[DATA EXTRACT]

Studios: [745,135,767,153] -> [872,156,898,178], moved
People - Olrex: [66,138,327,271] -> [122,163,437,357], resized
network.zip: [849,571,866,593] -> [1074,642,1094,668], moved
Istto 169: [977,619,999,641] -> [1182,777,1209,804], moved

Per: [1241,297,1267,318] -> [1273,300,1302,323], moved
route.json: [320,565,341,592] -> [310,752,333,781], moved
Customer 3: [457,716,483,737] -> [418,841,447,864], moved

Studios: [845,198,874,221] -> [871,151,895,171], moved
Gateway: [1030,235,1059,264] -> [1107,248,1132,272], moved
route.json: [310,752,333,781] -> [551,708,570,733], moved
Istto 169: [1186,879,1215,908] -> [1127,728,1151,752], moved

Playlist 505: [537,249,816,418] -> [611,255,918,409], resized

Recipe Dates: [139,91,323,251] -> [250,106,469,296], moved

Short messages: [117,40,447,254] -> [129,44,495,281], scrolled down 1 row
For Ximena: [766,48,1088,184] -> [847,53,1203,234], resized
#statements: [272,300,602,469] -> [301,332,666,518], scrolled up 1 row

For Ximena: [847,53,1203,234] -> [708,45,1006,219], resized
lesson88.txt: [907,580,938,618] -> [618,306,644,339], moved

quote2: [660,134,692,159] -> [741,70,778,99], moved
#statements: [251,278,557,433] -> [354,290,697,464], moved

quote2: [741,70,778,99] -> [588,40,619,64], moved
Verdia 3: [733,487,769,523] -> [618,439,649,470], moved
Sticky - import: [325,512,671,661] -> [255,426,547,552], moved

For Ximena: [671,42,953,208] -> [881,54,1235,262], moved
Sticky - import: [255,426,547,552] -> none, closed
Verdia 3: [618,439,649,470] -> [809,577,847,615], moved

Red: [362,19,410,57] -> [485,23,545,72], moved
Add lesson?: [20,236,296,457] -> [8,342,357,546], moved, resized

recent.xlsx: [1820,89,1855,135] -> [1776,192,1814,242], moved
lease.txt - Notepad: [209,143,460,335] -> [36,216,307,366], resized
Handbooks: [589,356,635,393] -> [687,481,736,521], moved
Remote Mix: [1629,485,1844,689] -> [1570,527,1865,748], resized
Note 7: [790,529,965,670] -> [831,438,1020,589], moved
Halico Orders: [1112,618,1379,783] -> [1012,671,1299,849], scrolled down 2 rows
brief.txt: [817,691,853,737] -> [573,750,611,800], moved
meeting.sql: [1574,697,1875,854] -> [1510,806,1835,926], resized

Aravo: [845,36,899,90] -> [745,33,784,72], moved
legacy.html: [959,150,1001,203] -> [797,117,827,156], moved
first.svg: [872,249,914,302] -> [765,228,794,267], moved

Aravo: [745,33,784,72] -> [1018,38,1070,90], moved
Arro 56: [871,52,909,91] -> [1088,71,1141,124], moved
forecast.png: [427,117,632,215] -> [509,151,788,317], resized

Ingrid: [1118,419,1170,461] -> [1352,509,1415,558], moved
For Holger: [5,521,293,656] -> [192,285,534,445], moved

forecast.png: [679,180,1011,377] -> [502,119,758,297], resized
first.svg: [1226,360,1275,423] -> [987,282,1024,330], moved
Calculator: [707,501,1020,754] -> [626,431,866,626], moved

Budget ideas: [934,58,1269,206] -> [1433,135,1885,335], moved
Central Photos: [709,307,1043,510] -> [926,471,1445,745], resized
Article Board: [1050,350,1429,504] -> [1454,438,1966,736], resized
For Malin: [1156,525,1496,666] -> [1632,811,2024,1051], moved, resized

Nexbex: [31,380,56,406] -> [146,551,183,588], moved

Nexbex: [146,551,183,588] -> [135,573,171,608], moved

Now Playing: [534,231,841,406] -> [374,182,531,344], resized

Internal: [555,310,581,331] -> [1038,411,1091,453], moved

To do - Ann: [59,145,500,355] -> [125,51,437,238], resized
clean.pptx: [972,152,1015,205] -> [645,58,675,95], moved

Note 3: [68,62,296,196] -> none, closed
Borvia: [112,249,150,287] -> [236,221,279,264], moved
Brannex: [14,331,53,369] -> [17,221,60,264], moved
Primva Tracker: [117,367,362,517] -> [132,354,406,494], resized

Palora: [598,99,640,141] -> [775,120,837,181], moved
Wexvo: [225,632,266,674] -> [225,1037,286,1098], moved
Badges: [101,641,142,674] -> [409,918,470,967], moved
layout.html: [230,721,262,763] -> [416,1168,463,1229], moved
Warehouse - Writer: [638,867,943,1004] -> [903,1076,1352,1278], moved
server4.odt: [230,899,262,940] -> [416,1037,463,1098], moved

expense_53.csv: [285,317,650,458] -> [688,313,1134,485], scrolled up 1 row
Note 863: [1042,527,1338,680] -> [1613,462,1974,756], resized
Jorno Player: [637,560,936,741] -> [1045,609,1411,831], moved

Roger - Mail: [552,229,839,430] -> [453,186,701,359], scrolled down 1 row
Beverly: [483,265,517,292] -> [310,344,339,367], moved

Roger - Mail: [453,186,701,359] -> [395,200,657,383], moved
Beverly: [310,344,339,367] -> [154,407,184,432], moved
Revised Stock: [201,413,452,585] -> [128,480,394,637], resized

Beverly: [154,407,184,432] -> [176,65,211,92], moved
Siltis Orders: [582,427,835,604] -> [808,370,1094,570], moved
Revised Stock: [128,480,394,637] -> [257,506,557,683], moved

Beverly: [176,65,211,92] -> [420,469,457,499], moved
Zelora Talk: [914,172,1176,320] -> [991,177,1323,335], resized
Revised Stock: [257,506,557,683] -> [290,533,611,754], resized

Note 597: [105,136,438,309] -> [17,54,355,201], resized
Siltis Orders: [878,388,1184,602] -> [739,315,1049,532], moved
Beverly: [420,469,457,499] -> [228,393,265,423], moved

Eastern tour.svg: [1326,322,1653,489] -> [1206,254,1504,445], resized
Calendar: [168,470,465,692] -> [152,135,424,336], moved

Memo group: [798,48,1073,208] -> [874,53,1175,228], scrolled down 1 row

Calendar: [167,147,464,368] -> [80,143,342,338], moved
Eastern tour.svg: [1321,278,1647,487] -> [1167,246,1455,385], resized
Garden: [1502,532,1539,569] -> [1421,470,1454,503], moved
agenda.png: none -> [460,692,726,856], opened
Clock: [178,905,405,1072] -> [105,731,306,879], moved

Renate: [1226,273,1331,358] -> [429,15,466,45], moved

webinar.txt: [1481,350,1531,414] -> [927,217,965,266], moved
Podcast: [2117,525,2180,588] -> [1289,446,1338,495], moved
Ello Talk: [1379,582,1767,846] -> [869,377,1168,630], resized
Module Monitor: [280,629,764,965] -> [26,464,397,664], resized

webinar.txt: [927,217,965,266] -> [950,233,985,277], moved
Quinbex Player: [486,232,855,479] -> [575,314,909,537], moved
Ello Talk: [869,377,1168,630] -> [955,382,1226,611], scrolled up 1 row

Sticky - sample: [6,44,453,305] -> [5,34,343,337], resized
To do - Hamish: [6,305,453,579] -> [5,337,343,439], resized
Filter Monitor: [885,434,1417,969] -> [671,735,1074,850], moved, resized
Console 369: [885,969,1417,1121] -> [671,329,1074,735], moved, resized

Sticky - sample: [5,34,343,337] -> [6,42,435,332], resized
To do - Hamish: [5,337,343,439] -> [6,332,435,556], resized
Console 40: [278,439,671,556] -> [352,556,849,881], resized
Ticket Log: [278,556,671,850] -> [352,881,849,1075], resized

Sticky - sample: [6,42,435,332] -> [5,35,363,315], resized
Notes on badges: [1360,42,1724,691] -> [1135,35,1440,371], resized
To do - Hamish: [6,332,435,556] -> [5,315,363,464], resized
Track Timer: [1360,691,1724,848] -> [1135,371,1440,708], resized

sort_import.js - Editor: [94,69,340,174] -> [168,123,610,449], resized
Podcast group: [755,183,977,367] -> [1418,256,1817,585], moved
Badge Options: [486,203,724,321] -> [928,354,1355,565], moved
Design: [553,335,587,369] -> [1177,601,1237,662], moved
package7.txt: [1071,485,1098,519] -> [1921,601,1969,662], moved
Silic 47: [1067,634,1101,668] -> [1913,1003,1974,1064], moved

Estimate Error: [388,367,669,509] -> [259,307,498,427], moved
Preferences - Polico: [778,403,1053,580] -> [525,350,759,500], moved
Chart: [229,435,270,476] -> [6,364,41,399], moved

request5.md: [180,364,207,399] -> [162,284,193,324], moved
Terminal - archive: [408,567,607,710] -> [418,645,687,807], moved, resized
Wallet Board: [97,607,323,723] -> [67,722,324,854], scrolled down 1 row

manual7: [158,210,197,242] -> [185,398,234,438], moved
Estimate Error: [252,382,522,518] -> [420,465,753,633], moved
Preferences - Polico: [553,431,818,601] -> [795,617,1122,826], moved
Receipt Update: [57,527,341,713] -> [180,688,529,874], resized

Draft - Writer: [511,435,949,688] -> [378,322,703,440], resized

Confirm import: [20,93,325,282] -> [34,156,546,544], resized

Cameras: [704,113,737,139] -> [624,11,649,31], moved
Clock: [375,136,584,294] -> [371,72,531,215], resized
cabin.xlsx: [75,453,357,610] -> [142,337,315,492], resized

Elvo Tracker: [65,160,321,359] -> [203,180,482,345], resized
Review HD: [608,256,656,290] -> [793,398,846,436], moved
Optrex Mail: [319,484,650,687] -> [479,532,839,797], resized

[/DATA EXTRACT]

**ABOUT THIS TASK**
Copy the lines of the data above exactly as written, beginning with the line containing "Sticky - import: [255,426,547,552]" and ending with the line containing "Aravo: [845,36,899,90] ->", and leave out all other lines.

**EXPECTED ANSWER**
Sticky - import: [255,426,547,552] -> none, closed
Verdia 3: [618,439,649,470] -> [809,577,847,615], moved

Red: [362,19,410,57] -> [485,23,545,72], moved
Add lesson?: [20,236,296,457] -> [8,342,357,546], moved, resized

recent.xlsx: [1820,89,1855,135] -> [1776,192,1814,242], moved
lease.txt - Notepad: [209,143,460,335] -> [36,216,307,366], resized
Handbooks: [589,356,635,393] -> [687,481,736,521], moved
Remote Mix: [1629,485,1844,689] -> [1570,527,1865,748], resized
Note 7: [790,529,965,670] -> [831,438,1020,589], moved
Halico Orders: [1112,618,1379,783] -> [1012,671,1299,849], scrolled down 2 rows
brief.txt: [817,691,853,737] -> [573,750,611,800], moved
meeting.sql: [1574,697,1875,854] -> [1510,806,1835,926], resized

Aravo: [845,36,899,90] -> [745,33,784,72], moved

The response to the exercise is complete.